═══ Material provided ═══

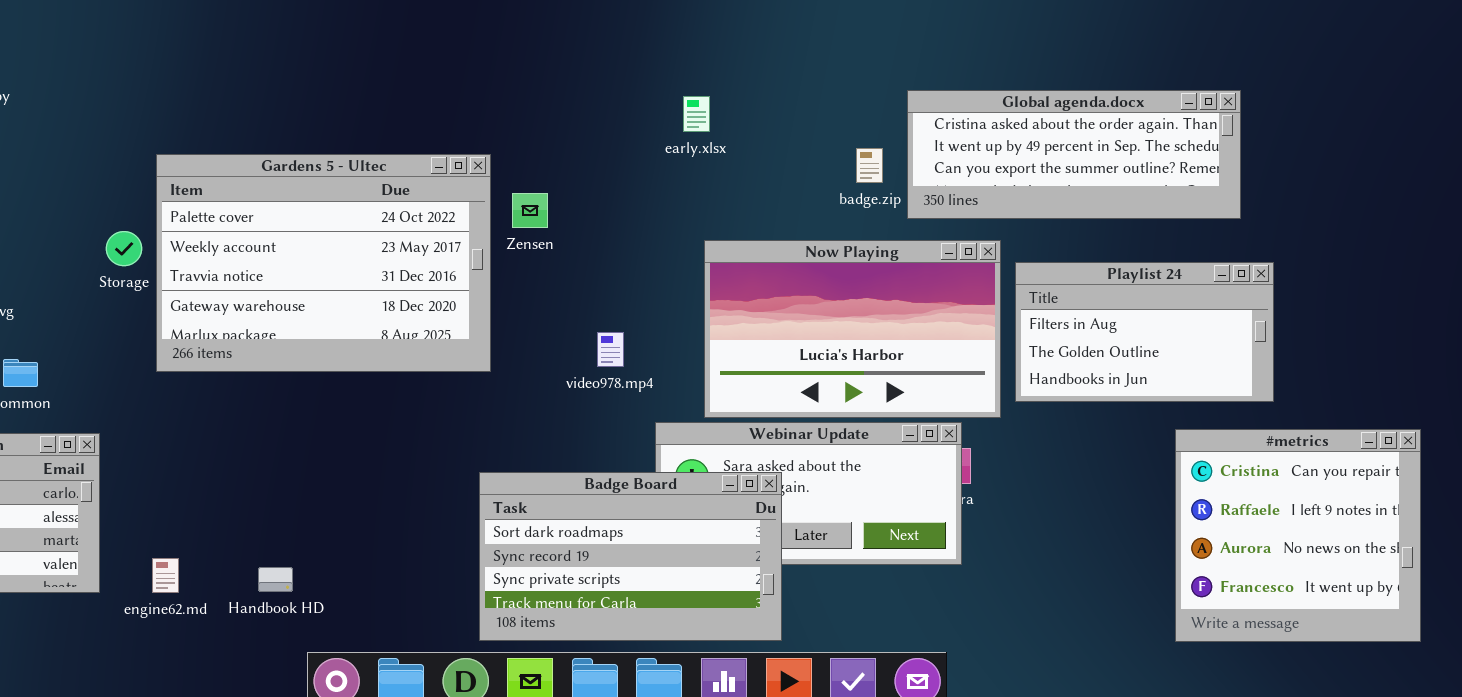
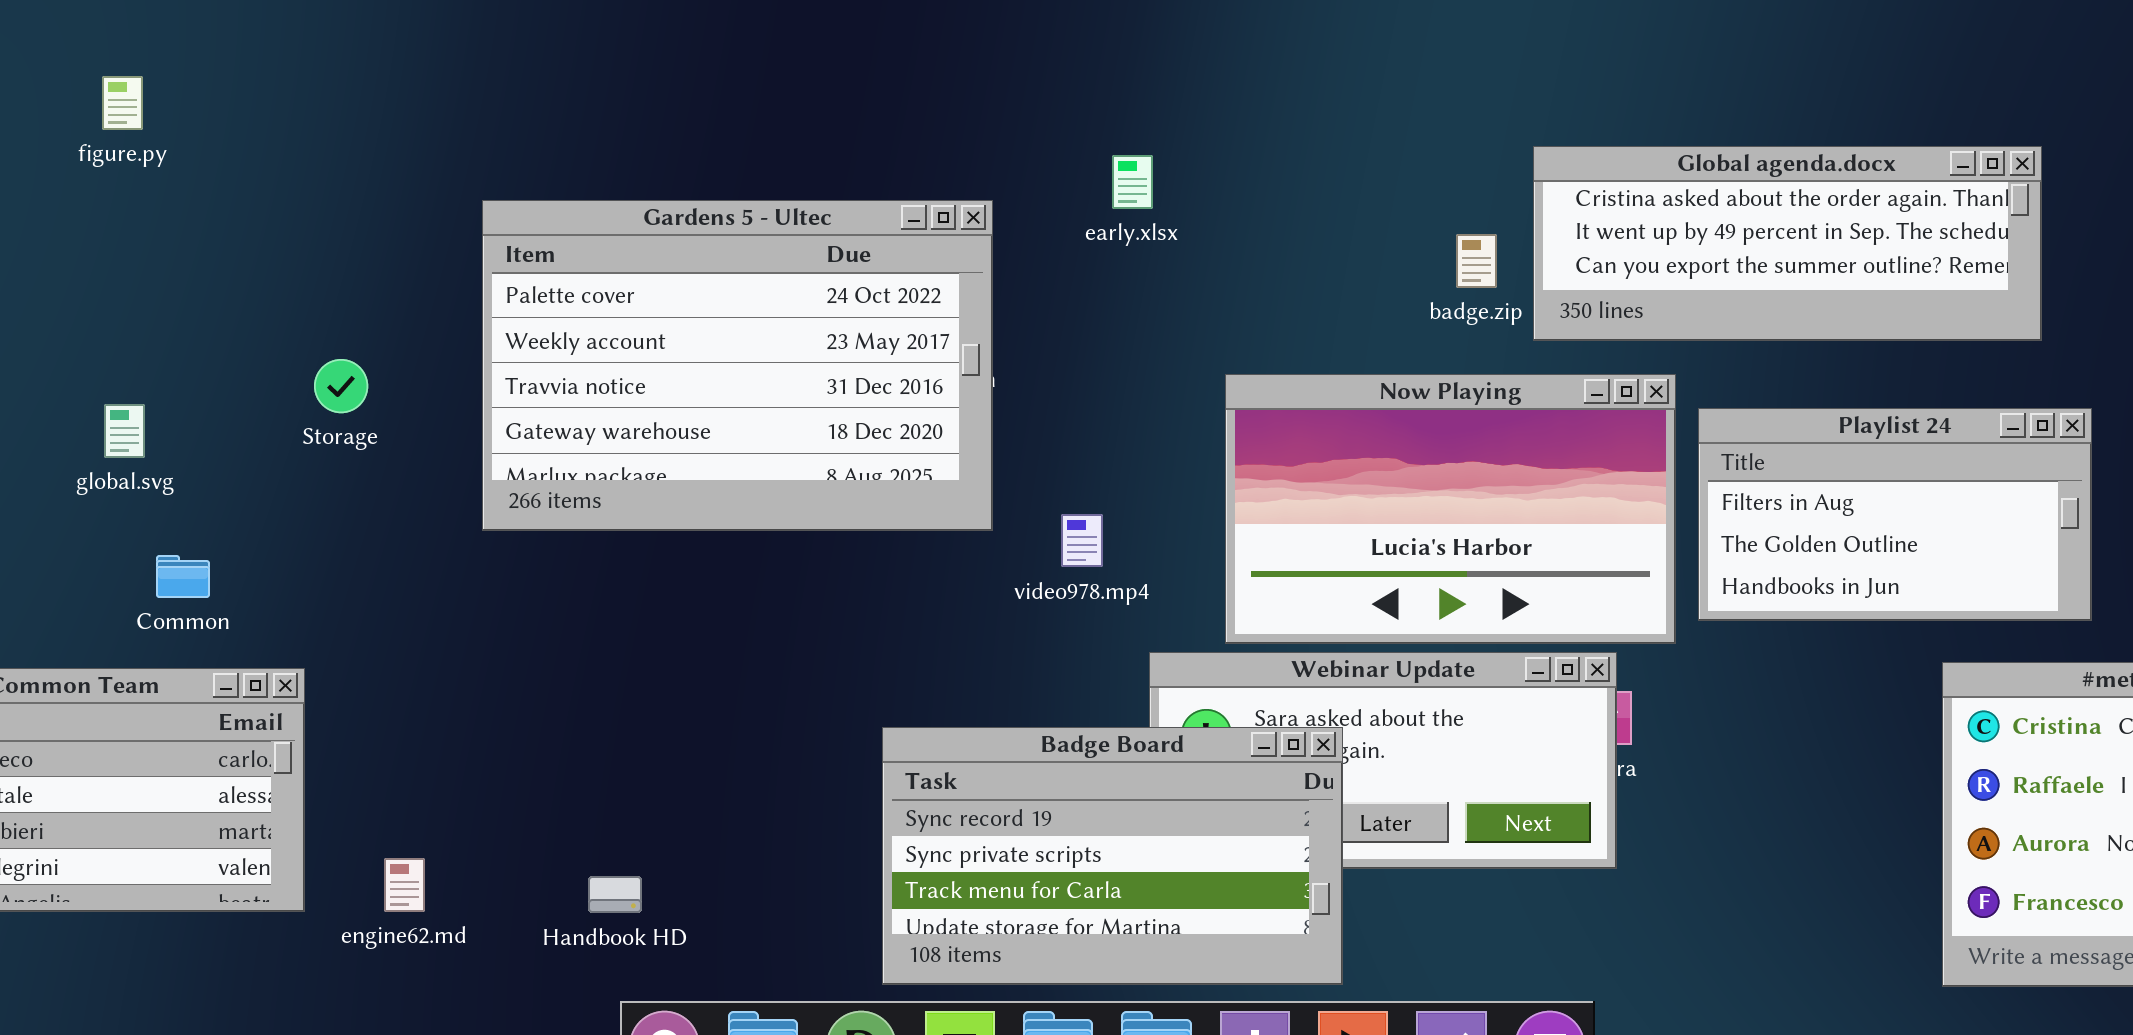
early.xlsx: [683,96,710,132] -> [1112,155,1153,209], moved
Gardens 5 - Ultec: [156,154,491,372] -> [482,200,993,531], moved
Badge Board: [479,472,782,641] -> [882,727,1343,985], scrolled down 1 row
Handbook HD: [258,567,293,592] -> [588,876,642,913], moved

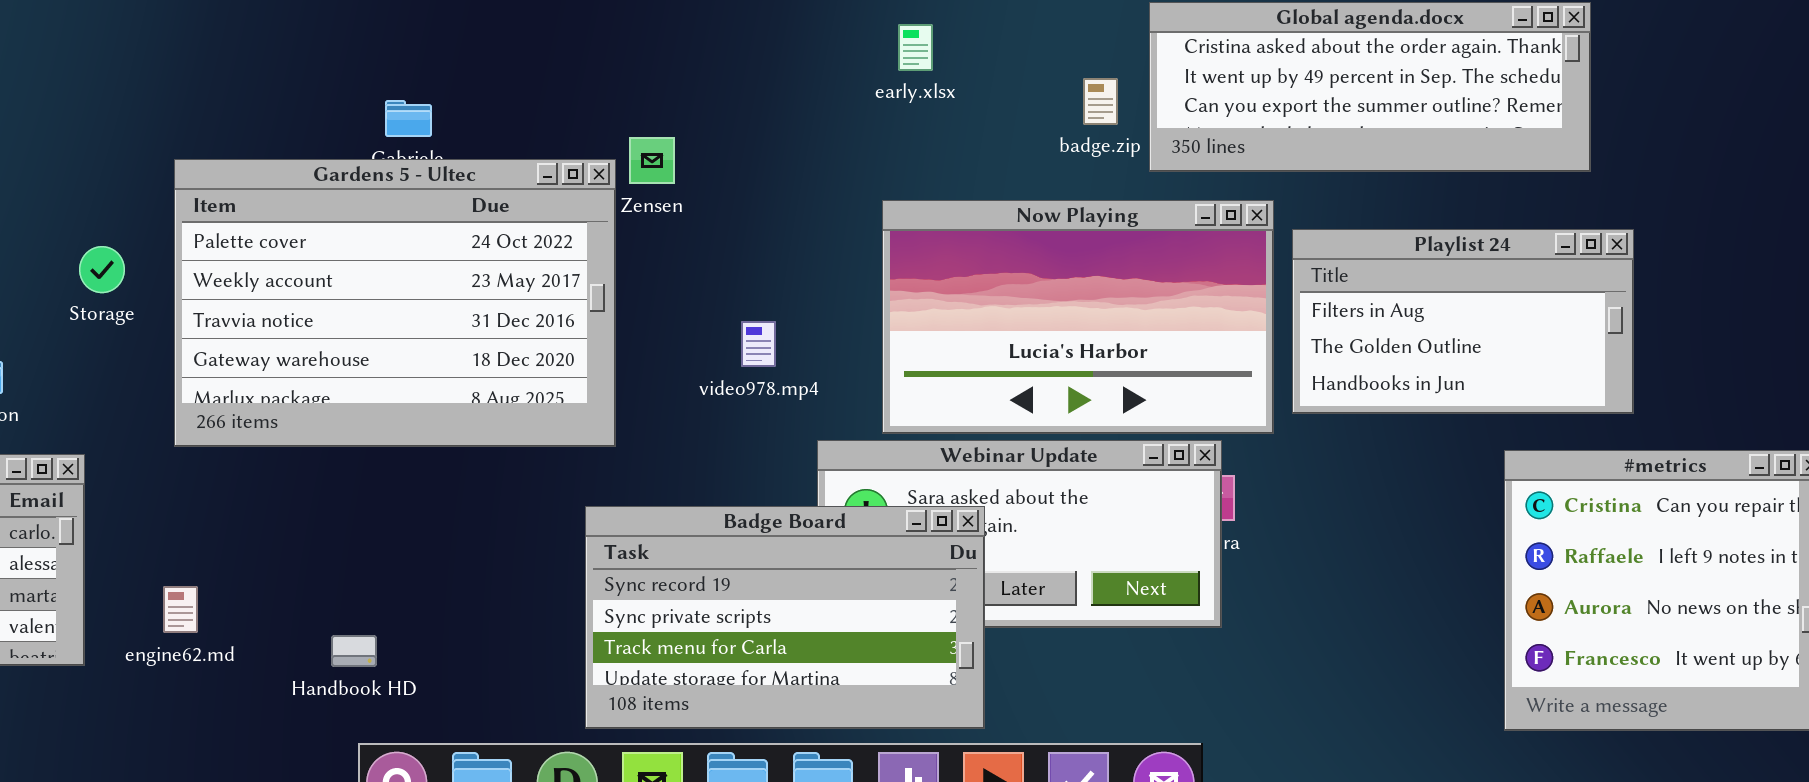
early.xlsx: [1112,155,1153,209] -> [898,24,933,71], moved
Gardens 5 - Ultec: [482,200,993,531] -> [174,159,616,447], moved
Storage: [314,359,368,413] -> [79,246,125,293], moved
engine62.md: [384,858,425,912] -> [163,586,198,633], moved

═══

Reproduce these records exactly, but not the pictures.

### Answer box
early.xlsx: [683,96,710,132] -> [1112,155,1153,209], moved
Gardens 5 - Ultec: [156,154,491,372] -> [482,200,993,531], moved
Badge Board: [479,472,782,641] -> [882,727,1343,985], scrolled down 1 row
Handbook HD: [258,567,293,592] -> [588,876,642,913], moved

early.xlsx: [1112,155,1153,209] -> [898,24,933,71], moved
Gardens 5 - Ultec: [482,200,993,531] -> [174,159,616,447], moved
Storage: [314,359,368,413] -> [79,246,125,293], moved
engine62.md: [384,858,425,912] -> [163,586,198,633], moved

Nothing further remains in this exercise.